(Input data Opens)

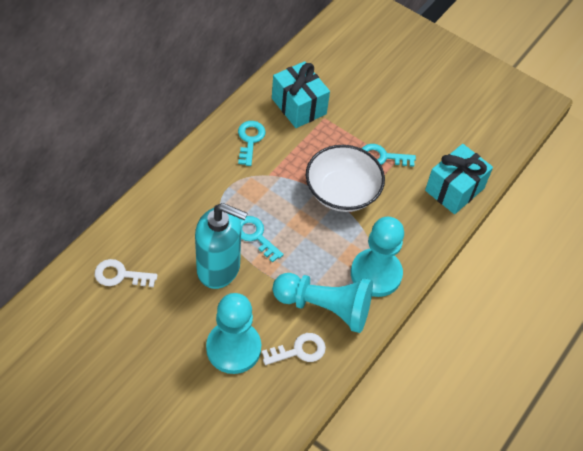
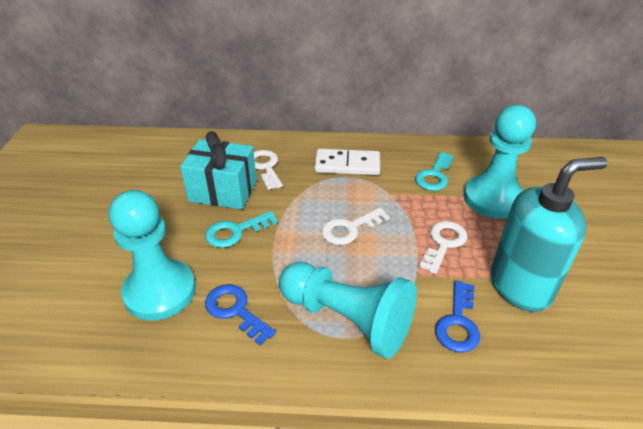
blue key: 0 -> 2
turquoise gift: 2 -> 1
turquoise key: 3 -> 2
white bowl: 1 -> 0
white domino: 0 -> 1
white key: 2 -> 3

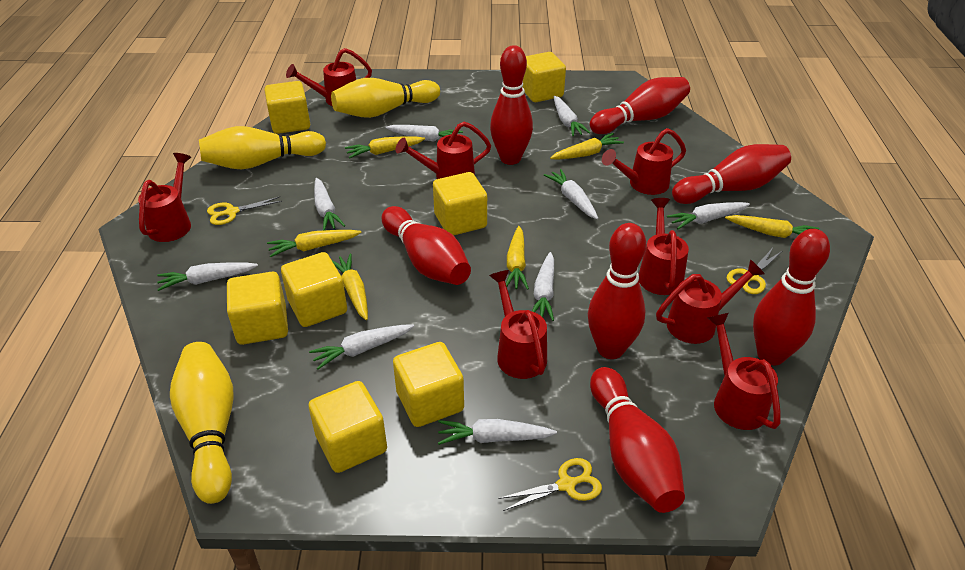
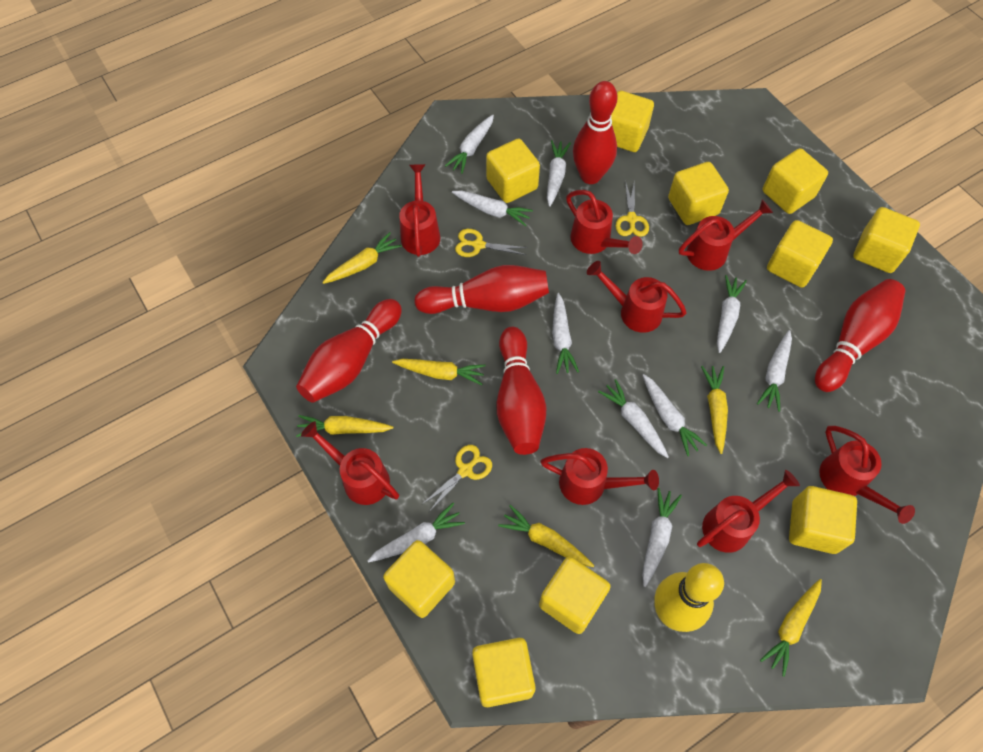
red bowling pin: 7 -> 5
white carrot: 9 -> 10
yellow bowling pin: 3 -> 1
yellow cube: 7 -> 10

(Input data Closes)

* _Exercise brief_
Go through the entries. Report every line that contains the word "white".

* _Written solution_
white bowl: 1 -> 0
white domino: 0 -> 1
white key: 2 -> 3
white carrot: 9 -> 10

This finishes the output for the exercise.